> _Your goal_: Leaving out the pictures, copy each record below exactly.

** Exercise data follows **

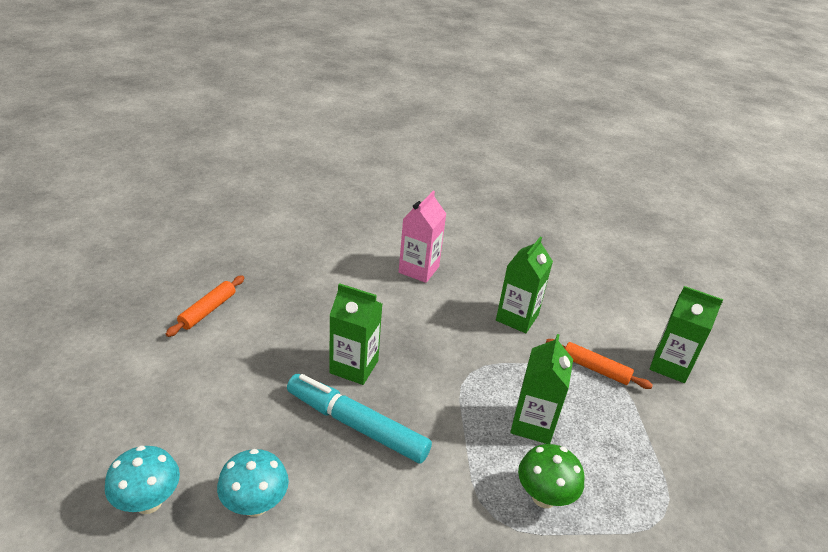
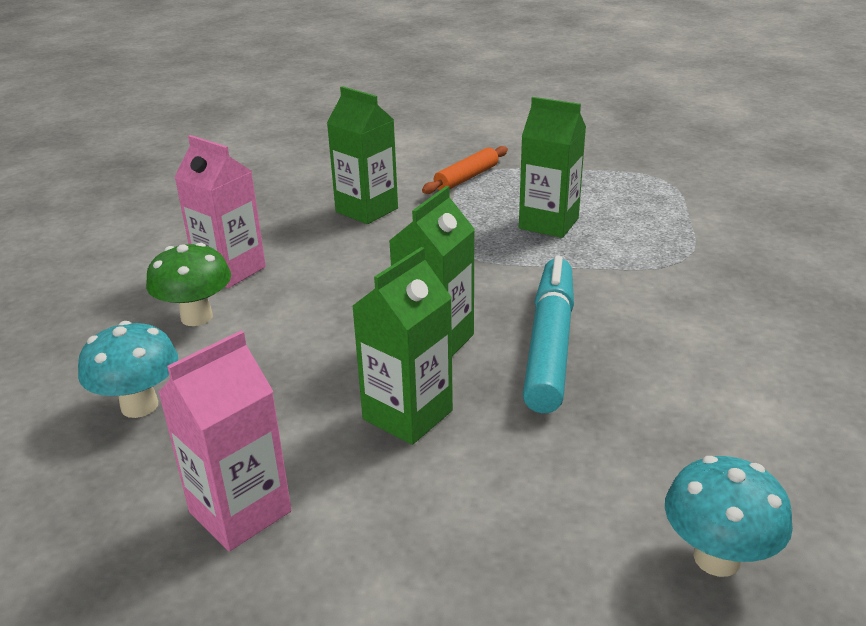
camera: 75 degrees left, 5 degrees down
(208, 310) = (240, 512): orange rolling pin -> pink carton
(255, 505) = (699, 437): turquoise mushroom -> turquoise mushroom (139, 406)
(356, 425) = (549, 344): turquoise marker -> turquoise marker turned 150 degrees clockwise
(543, 497) = (649, 230): green mushroom -> green mushroom (196, 317)
(670, 365) = (468, 142): green carton -> green carton (407, 415)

** End of Exercise data **

> _Written reply_:
camera: 75 degrees left, 5 degrees down
(208, 310) = (240, 512): orange rolling pin -> pink carton
(255, 505) = (699, 437): turquoise mushroom -> turquoise mushroom (139, 406)
(356, 425) = (549, 344): turquoise marker -> turquoise marker turned 150 degrees clockwise
(543, 497) = (649, 230): green mushroom -> green mushroom (196, 317)
(670, 365) = (468, 142): green carton -> green carton (407, 415)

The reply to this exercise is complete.